▶ ACTION ITEM: Pull every line with "RELAY" from the material.

Segment Start: TASK MATERIAL

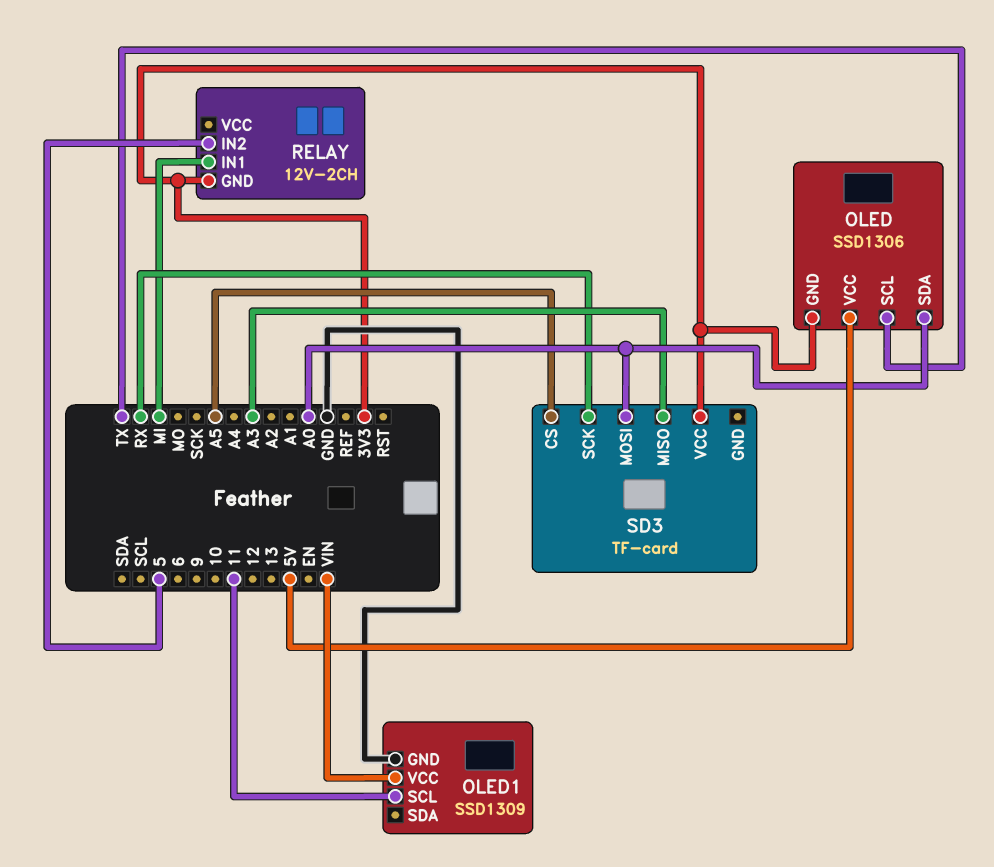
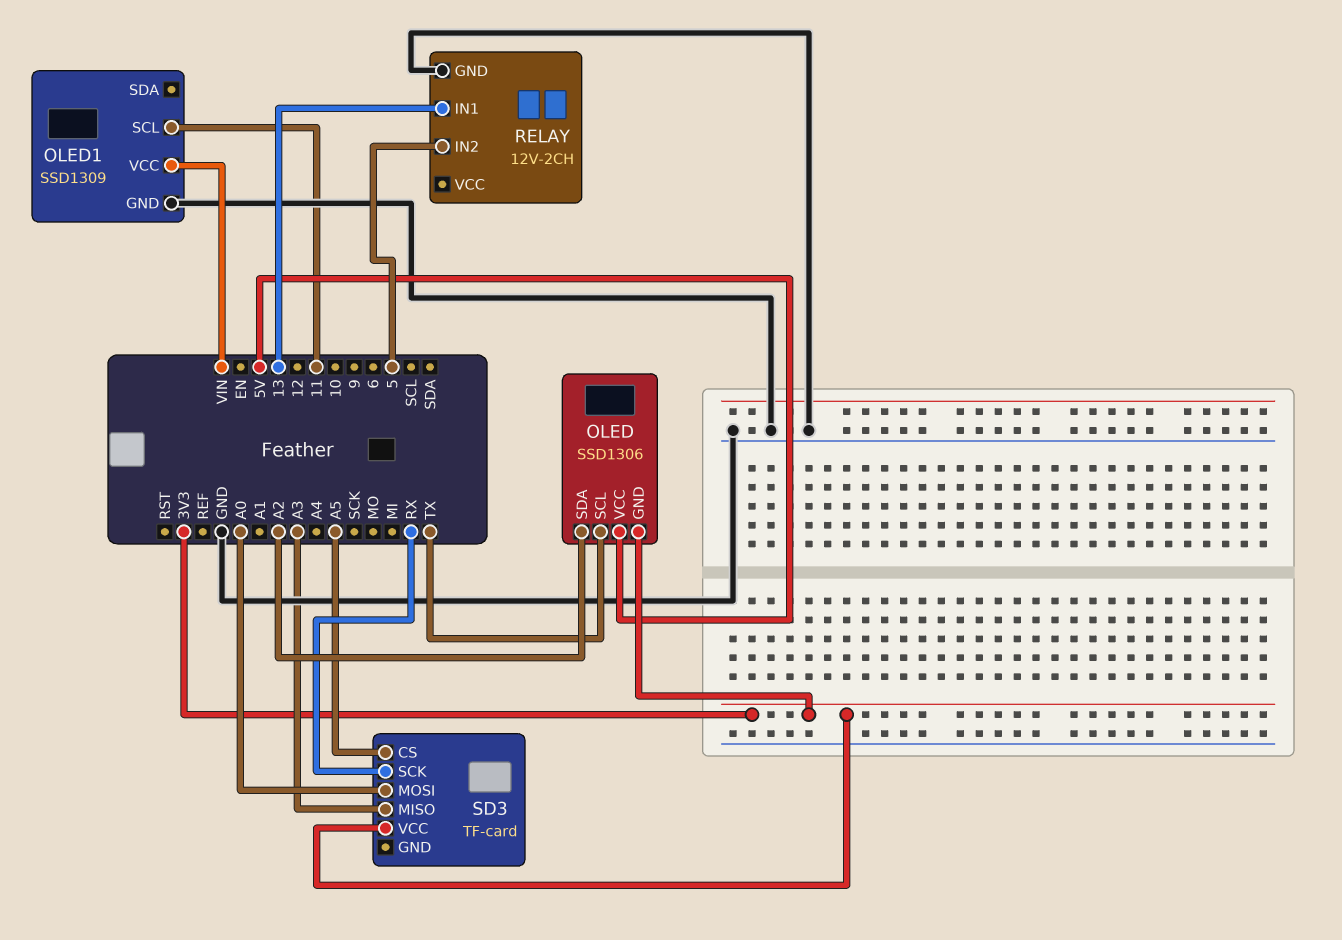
OLED pin SDA: A0 -> A2
RELAY pin GND: 3V3 -> GND
RELAY pin IN1: MI -> 13

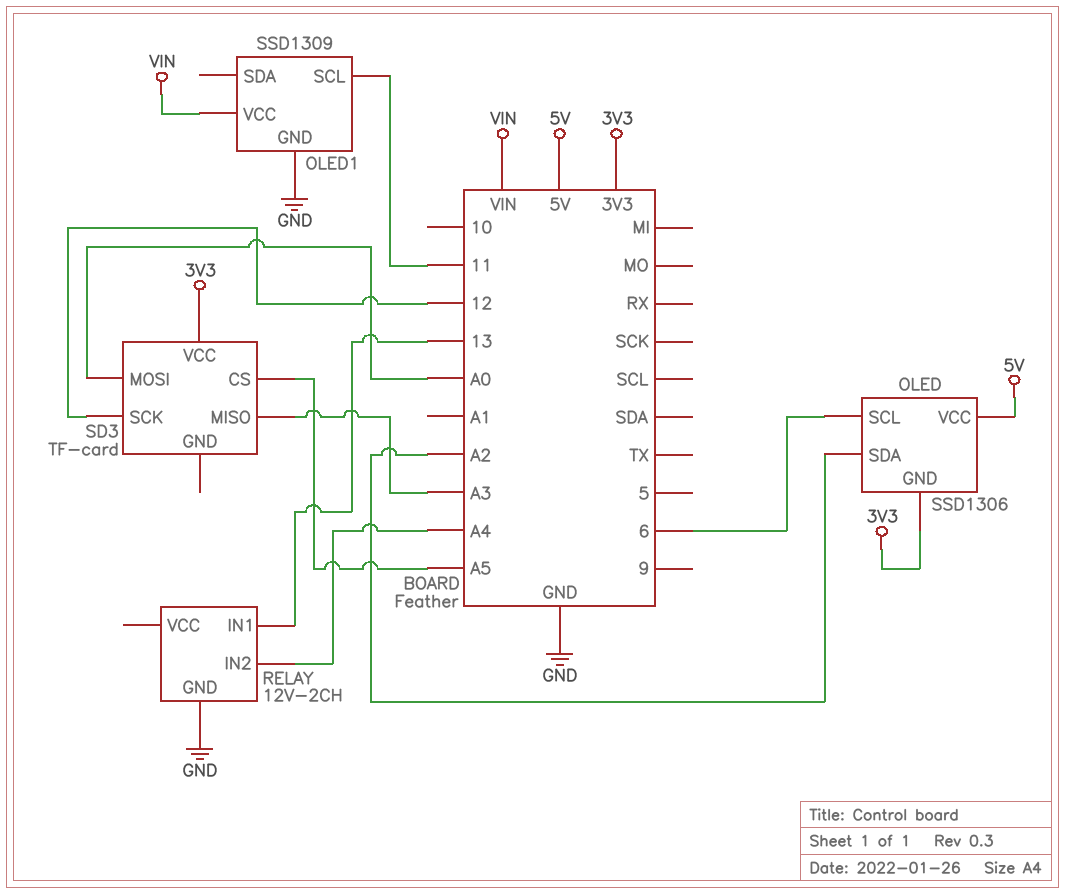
OLED pin SCL: TX -> 6
RELAY pin IN2: 5 -> A4
SD3 pin SCK: RX -> 12

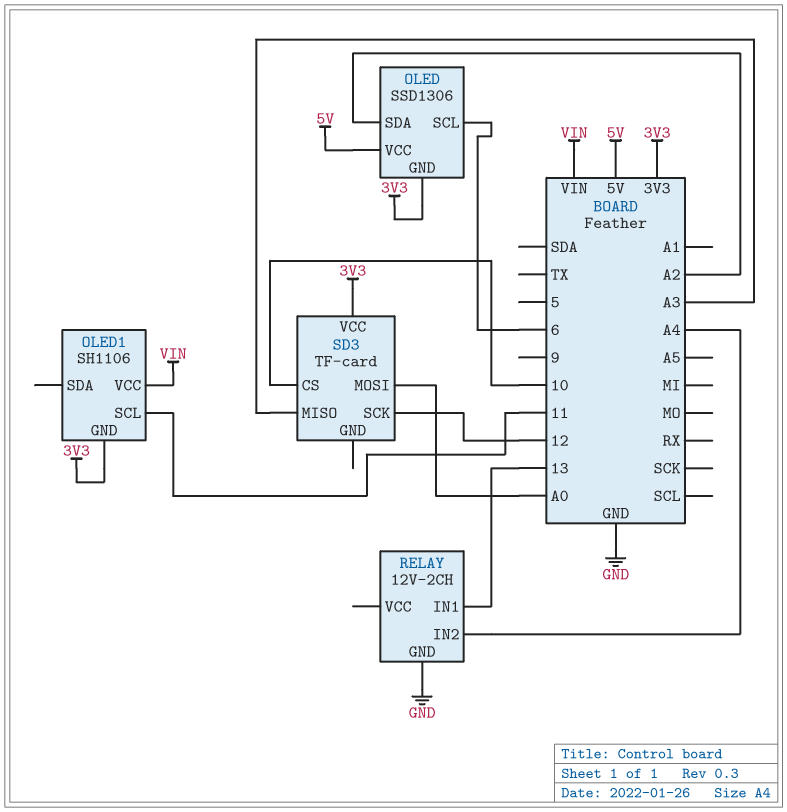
OLED1: SSD1309 -> SH1106
OLED1 pin GND: GND -> 3V3
SD3 pin CS: A5 -> 10

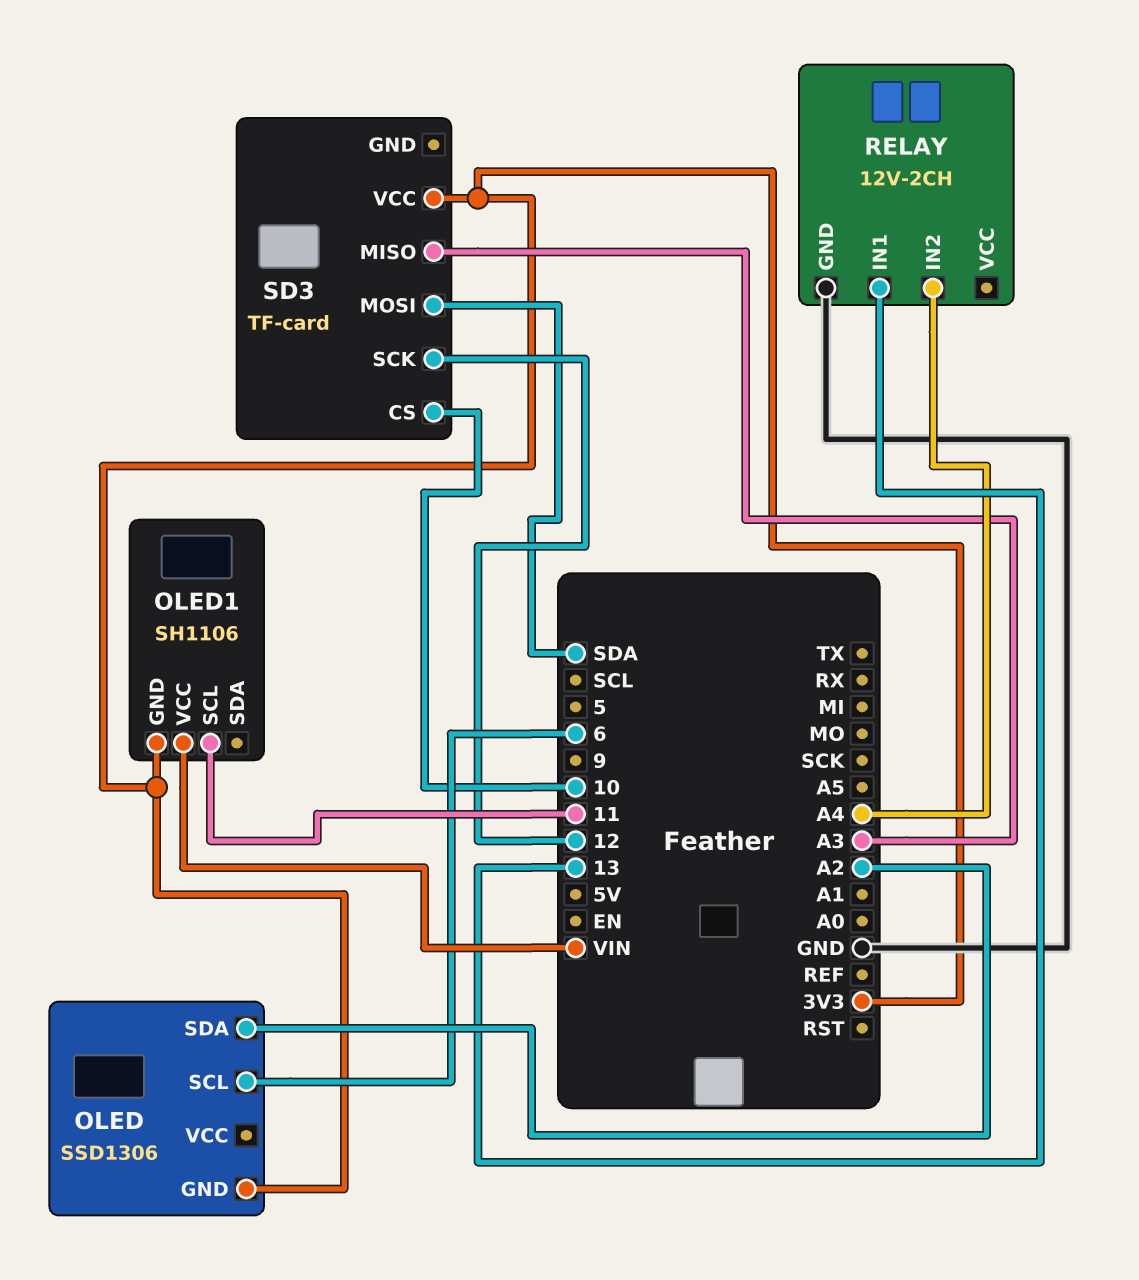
OLED pin VCC: 5V -> none
SD3 pin MOSI: A0 -> SDA

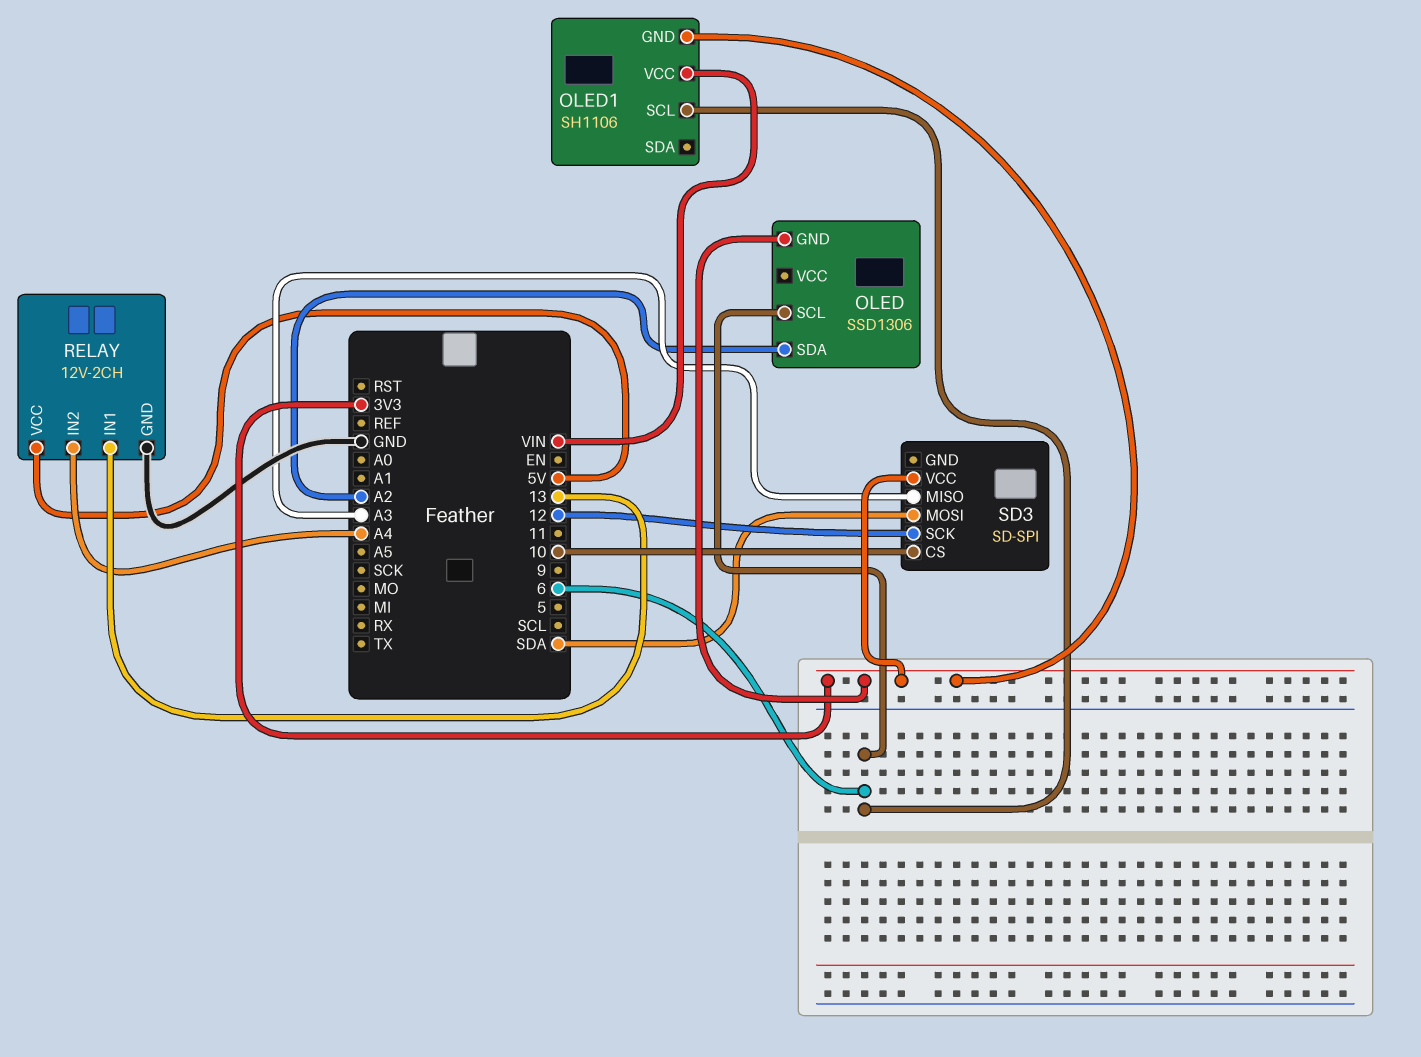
OLED1 pin SCL: 11 -> 6
RELAY pin VCC: none -> 5V
SD3: TF-card -> SD-SPI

Segment End: TASK MATERIAL

▶ ANSWER SPACE:
RELAY pin GND: 3V3 -> GND
RELAY pin IN1: MI -> 13
RELAY pin IN2: 5 -> A4
RELAY pin VCC: none -> 5V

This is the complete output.